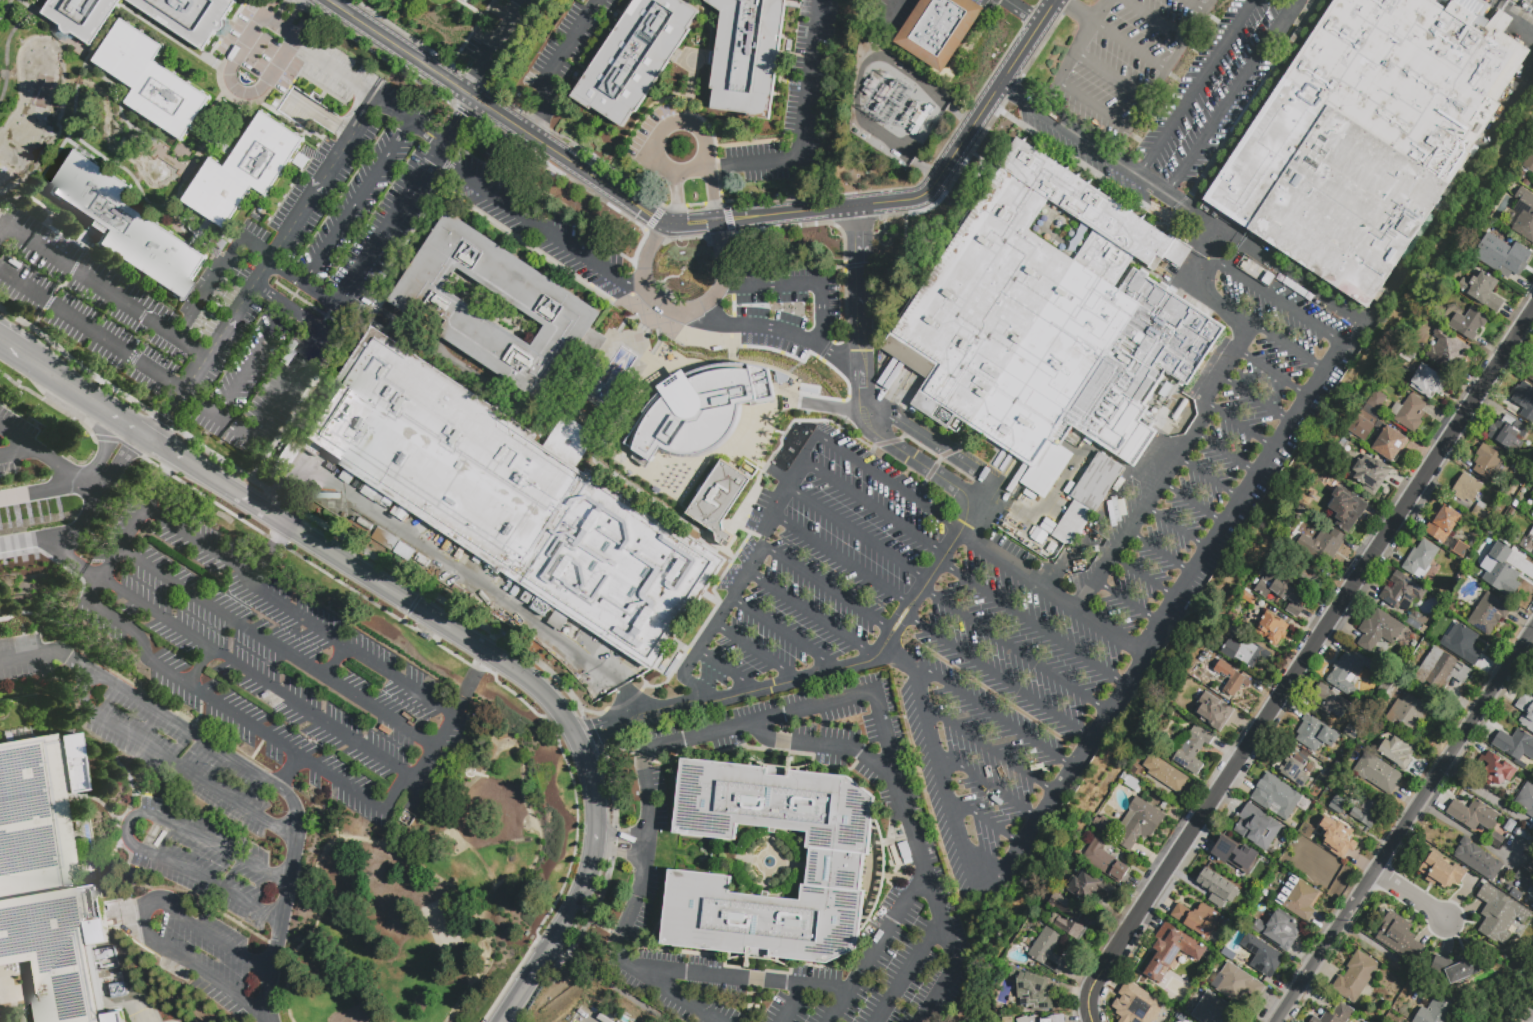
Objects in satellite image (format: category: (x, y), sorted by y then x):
building: (466, 0)
parking lot: (995, 4)
road: (25, 5)
road: (1195, 6)
road: (5, 7)
road: (1021, 10)
road: (1076, 10)
road: (894, 11)
road: (280, 12)
road: (37, 13)
parking lot: (893, 13)
road: (477, 14)
building: (79, 16)
building: (188, 16)
road: (295, 16)
road: (1516, 18)
road: (1154, 20)
road: (279, 29)
building: (938, 30)
road: (501, 32)
road: (467, 41)
road: (572, 42)
road: (1079, 42)
road: (1130, 46)
building: (747, 55)
building: (633, 58)
fountain: (41, 59)
road: (1170, 66)
road: (335, 68)
road: (1111, 76)
road: (471, 79)
road: (79, 82)
building: (153, 83)
road: (236, 88)
building: (871, 88)
road: (1196, 88)
road: (1, 96)
building: (884, 97)
road: (1231, 97)
power substation: (894, 98)
road: (1090, 108)
road: (545, 111)
building: (911, 114)
road: (319, 116)
road: (410, 119)
road: (457, 121)
building: (920, 121)
road: (804, 122)
building: (1370, 136)
road: (209, 138)
road: (1080, 139)
road: (57, 155)
road: (708, 159)
building: (301, 163)
building: (1529, 167)
building: (245, 173)
fountain: (161, 176)
road: (712, 193)
road: (1451, 194)
road: (674, 198)
road: (357, 199)
road: (1190, 209)
building: (1522, 217)
road: (705, 221)
road: (391, 223)
road: (536, 225)
building: (128, 228)
road: (279, 244)
road: (256, 248)
building: (1494, 253)
road: (858, 255)
building: (1517, 260)
road: (1190, 267)
building: (1532, 268)
building: (1253, 269)
road: (1290, 273)
road: (305, 280)
building: (1269, 280)
road: (802, 282)
road: (59, 285)
road: (101, 286)
road: (209, 288)
building: (1484, 292)
road: (1272, 297)
building: (551, 304)
road: (286, 308)
road: (1229, 309)
road: (685, 312)
building: (1044, 315)
road: (753, 325)
building: (1470, 325)
road: (860, 330)
road: (91, 331)
road: (1288, 346)
road: (9, 348)
building: (1452, 356)
building: (1406, 358)
road: (840, 359)
road: (253, 363)
road: (1271, 372)
road: (50, 375)
road: (862, 375)
building: (1531, 377)
road: (286, 386)
building: (1427, 388)
road: (1254, 398)
road: (133, 401)
road: (50, 403)
building: (1525, 403)
road: (831, 406)
building: (697, 409)
road: (1204, 409)
road: (107, 411)
building: (1412, 416)
road: (167, 417)
road: (217, 417)
building: (1369, 419)
road: (1241, 427)
road: (142, 434)
building: (1509, 435)
road: (18, 438)
road: (925, 438)
road: (119, 440)
building: (1392, 446)
road: (26, 451)
road: (104, 451)
road: (1225, 453)
road: (8, 454)
building: (1356, 454)
road: (909, 456)
road: (119, 461)
building: (1488, 463)
road: (60, 465)
road: (285, 468)
road: (1262, 468)
road: (1209, 478)
road: (881, 479)
building: (1370, 480)
road: (162, 482)
building: (1097, 482)
road: (984, 490)
building: (1468, 491)
road: (269, 494)
building: (510, 498)
road: (94, 500)
building: (719, 500)
road: (1193, 502)
road: (866, 504)
building: (1347, 511)
building: (1483, 515)
building: (1532, 516)
building: (1073, 523)
building: (1049, 524)
building: (1444, 525)
road: (1177, 527)
building: (1010, 530)
road: (857, 533)
building: (1532, 534)
building: (1039, 535)
building: (384, 539)
road: (123, 541)
building: (446, 543)
building: (1092, 543)
road: (949, 545)
building: (1051, 547)
building: (1324, 547)
building: (1528, 547)
building: (1101, 550)
building: (403, 551)
building: (459, 552)
building: (1462, 552)
road: (268, 553)
road: (1113, 553)
road: (1160, 553)
road: (840, 555)
road: (71, 558)
building: (1422, 561)
building: (1499, 570)
road: (746, 571)
road: (457, 572)
building: (440, 574)
road: (1145, 576)
building: (1300, 576)
road: (825, 585)
road: (92, 589)
road: (1051, 590)
building: (1402, 592)
building: (1283, 595)
building: (485, 600)
road: (404, 601)
road: (1128, 603)
road: (297, 613)
road: (811, 614)
building: (1489, 616)
road: (893, 619)
building: (1417, 622)
road: (53, 623)
road: (1032, 623)
road: (903, 626)
building: (1270, 627)
building: (1232, 631)
road: (783, 632)
building: (1380, 633)
building: (425, 636)
road: (1531, 637)
building: (503, 639)
building: (1463, 646)
road: (277, 647)
building: (1230, 649)
road: (754, 650)
road: (1014, 651)
road: (40, 652)
building: (1252, 655)
road: (902, 659)
road: (335, 660)
road: (1301, 665)
road: (199, 667)
road: (726, 668)
building: (1374, 668)
road: (476, 669)
building: (1224, 669)
building: (1442, 672)
road: (252, 675)
building: (1345, 676)
road: (999, 679)
road: (472, 683)
building: (1531, 684)
building: (432, 685)
building: (1237, 686)
road: (751, 689)
building: (1392, 689)
building: (1511, 694)
road: (631, 702)
road: (832, 702)
building: (1330, 702)
building: (1212, 711)
building: (1526, 712)
road: (177, 713)
road: (992, 713)
building: (1410, 715)
road: (179, 723)
road: (247, 723)
building: (461, 725)
road: (600, 729)
building: (1351, 731)
building: (392, 733)
building: (1316, 735)
building: (1516, 746)
road: (829, 747)
road: (433, 749)
road: (989, 749)
building: (1191, 749)
building: (1398, 751)
road: (1080, 753)
road: (160, 755)
building: (1294, 767)
building: (1495, 770)
road: (287, 772)
road: (126, 773)
building: (1331, 773)
building: (1379, 775)
building: (1166, 776)
road: (473, 779)
road: (280, 780)
building: (1132, 783)
road: (986, 784)
road: (944, 787)
road: (286, 795)
building: (1278, 797)
building: (1526, 801)
building: (1339, 806)
road: (295, 810)
road: (319, 811)
building: (1369, 814)
building: (1475, 817)
road: (287, 818)
road: (985, 819)
building: (1140, 825)
building: (1509, 825)
building: (1257, 826)
road: (1405, 826)
building: (1104, 827)
road: (127, 829)
building: (1531, 829)
road: (1461, 830)
building: (155, 832)
road: (621, 834)
road: (296, 836)
building: (161, 839)
road: (287, 839)
building: (1337, 839)
building: (1498, 842)
road: (648, 849)
road: (620, 853)
building: (906, 853)
road: (476, 854)
fountain: (768, 861)
building: (835, 861)
building: (1478, 861)
building: (1106, 863)
building: (1531, 867)
building: (1224, 869)
road: (291, 870)
building: (1441, 872)
road: (430, 875)
road: (134, 880)
park: (431, 880)
building: (46, 881)
building: (1526, 883)
road: (582, 884)
building: (1216, 887)
building: (1091, 890)
building: (1287, 890)
building: (1517, 896)
road: (1413, 899)
building: (1302, 902)
road: (201, 905)
building: (1500, 916)
road: (140, 917)
building: (1071, 919)
building: (1199, 921)
road: (889, 928)
building: (1280, 932)
building: (1395, 934)
building: (1177, 948)
road: (280, 949)
road: (1381, 950)
road: (273, 953)
building: (1049, 953)
building: (1264, 958)
road: (625, 966)
building: (1460, 967)
road: (910, 968)
road: (953, 971)
building: (187, 977)
road: (738, 977)
building: (1357, 980)
building: (1237, 984)
road: (523, 985)
road: (607, 985)
building: (118, 990)
building: (1029, 990)
road: (794, 1003)
building: (1136, 1004)
road: (841, 1006)
building: (1439, 1008)
building: (1211, 1010)
parking lot: (600, 1011)
building: (1340, 1015)
road: (600, 1016)
building: (577, 1017)
building: (1059, 1017)
building: (1316, 1021)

-=-=-=-=-

Prompt:
Search the data above for "fountain" and copy every line where it turns up.

Response area:
fountain: (41, 59)
fountain: (161, 176)
fountain: (768, 861)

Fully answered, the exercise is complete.